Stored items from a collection
----------------------------------------

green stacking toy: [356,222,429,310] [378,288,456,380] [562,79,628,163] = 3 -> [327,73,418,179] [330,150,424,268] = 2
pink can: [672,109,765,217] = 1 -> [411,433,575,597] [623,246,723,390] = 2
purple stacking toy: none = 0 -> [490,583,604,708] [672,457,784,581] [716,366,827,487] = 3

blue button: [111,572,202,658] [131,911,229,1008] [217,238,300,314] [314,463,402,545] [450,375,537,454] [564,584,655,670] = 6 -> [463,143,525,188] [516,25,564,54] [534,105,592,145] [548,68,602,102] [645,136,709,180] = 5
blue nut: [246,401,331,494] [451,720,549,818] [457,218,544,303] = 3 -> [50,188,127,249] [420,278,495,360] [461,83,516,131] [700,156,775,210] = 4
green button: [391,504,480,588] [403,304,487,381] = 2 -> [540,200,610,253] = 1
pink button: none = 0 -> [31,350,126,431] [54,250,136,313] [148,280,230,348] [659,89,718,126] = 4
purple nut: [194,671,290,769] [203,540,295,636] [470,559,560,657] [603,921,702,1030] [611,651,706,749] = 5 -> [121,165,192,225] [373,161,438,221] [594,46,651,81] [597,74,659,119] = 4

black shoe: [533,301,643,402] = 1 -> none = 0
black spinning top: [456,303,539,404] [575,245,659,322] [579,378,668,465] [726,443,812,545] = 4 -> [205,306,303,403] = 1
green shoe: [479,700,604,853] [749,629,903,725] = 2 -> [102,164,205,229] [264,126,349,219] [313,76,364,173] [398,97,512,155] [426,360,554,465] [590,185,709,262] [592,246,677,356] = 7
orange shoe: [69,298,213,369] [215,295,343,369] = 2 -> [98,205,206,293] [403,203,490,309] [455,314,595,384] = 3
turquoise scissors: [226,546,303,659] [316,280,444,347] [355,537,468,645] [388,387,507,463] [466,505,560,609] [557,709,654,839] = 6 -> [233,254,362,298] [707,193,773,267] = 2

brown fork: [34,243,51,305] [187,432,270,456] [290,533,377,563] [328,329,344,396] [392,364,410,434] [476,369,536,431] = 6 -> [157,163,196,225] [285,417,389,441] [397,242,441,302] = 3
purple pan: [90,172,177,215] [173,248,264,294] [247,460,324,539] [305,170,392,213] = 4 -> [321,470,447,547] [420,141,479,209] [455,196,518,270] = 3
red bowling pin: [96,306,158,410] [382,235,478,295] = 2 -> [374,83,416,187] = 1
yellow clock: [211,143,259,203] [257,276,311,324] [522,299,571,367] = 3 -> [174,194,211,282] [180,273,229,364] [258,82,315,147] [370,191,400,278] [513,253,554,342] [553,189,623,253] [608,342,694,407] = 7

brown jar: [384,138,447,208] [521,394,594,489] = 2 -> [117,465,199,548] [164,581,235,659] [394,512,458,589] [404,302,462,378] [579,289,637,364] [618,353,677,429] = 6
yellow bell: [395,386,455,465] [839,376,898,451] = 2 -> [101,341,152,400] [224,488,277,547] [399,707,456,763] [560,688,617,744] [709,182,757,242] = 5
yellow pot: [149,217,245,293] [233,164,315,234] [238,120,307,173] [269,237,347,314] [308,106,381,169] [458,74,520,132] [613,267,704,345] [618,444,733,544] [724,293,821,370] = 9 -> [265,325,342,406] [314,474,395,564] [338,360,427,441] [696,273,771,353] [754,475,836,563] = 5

----------------------------------------

▶ **Task description**
Taking the lines above, repeat exactly those from the line that contains "turquoise scissors: [226,546,303,659]" through the line that contains "brown jar: [384,138,447,208]", and both of those lines as well. Include nothing else.

▶ **Answer box**
turquoise scissors: [226,546,303,659] [316,280,444,347] [355,537,468,645] [388,387,507,463] [466,505,560,609] [557,709,654,839] = 6 -> [233,254,362,298] [707,193,773,267] = 2

brown fork: [34,243,51,305] [187,432,270,456] [290,533,377,563] [328,329,344,396] [392,364,410,434] [476,369,536,431] = 6 -> [157,163,196,225] [285,417,389,441] [397,242,441,302] = 3
purple pan: [90,172,177,215] [173,248,264,294] [247,460,324,539] [305,170,392,213] = 4 -> [321,470,447,547] [420,141,479,209] [455,196,518,270] = 3
red bowling pin: [96,306,158,410] [382,235,478,295] = 2 -> [374,83,416,187] = 1
yellow clock: [211,143,259,203] [257,276,311,324] [522,299,571,367] = 3 -> [174,194,211,282] [180,273,229,364] [258,82,315,147] [370,191,400,278] [513,253,554,342] [553,189,623,253] [608,342,694,407] = 7

brown jar: [384,138,447,208] [521,394,594,489] = 2 -> [117,465,199,548] [164,581,235,659] [394,512,458,589] [404,302,462,378] [579,289,637,364] [618,353,677,429] = 6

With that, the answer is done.